» Exercise details: Your task is to copy every line of the records below that contains "hexagon".

» Given data:
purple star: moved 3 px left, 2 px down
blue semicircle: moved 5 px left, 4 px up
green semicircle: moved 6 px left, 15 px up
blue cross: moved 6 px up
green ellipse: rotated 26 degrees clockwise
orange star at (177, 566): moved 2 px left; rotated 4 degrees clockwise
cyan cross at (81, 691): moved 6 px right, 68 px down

...

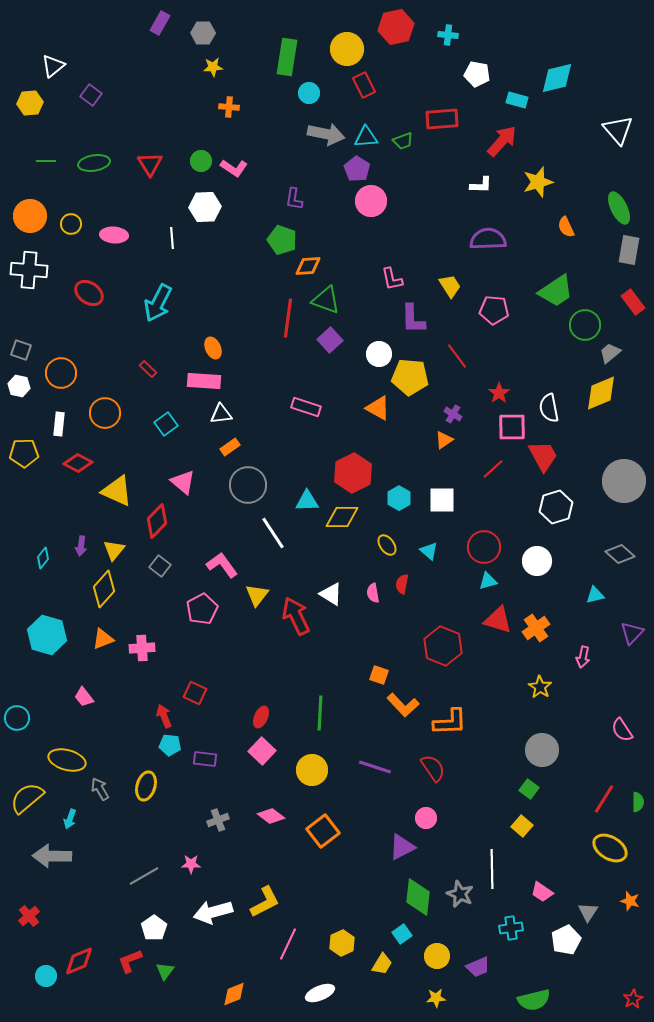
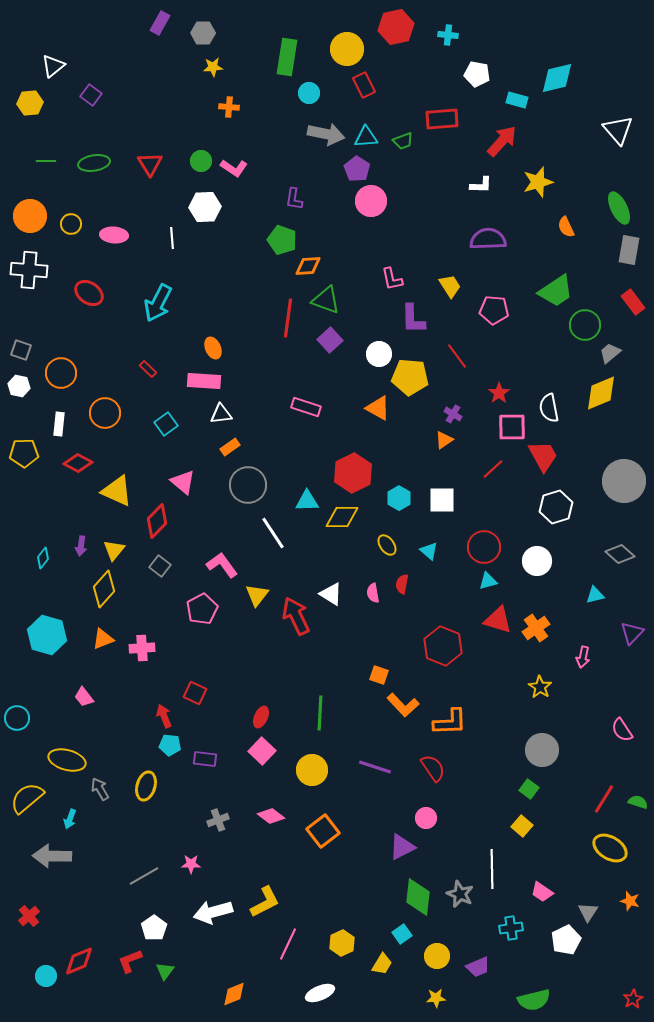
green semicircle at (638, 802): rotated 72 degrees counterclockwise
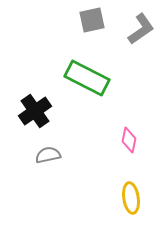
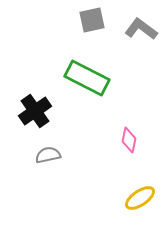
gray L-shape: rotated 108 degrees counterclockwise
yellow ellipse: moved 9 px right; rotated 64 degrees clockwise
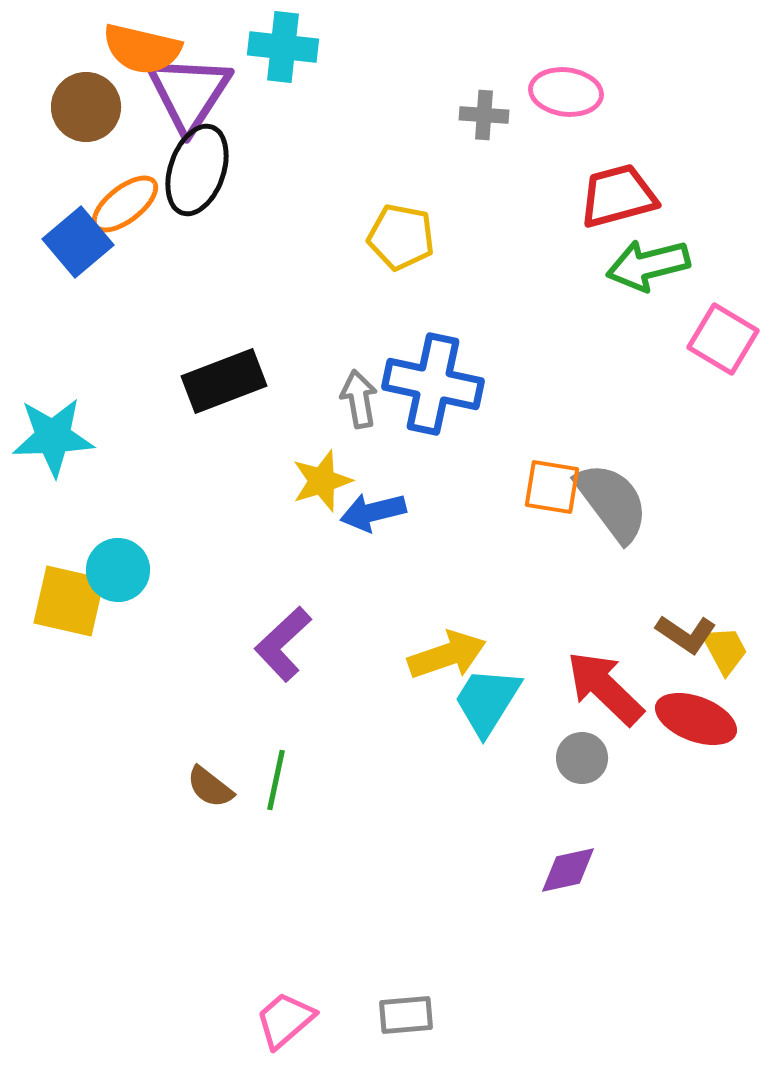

...

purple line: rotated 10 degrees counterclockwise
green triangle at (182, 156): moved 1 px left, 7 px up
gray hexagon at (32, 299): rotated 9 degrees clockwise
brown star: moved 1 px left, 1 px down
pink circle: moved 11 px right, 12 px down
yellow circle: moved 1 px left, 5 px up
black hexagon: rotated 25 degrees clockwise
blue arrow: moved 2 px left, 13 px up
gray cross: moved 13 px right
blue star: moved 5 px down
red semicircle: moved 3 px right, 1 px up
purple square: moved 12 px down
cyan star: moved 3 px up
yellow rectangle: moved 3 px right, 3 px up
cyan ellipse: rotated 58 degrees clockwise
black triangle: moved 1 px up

» Your response:
gray hexagon at (32, 299): rotated 9 degrees clockwise
black hexagon: rotated 25 degrees clockwise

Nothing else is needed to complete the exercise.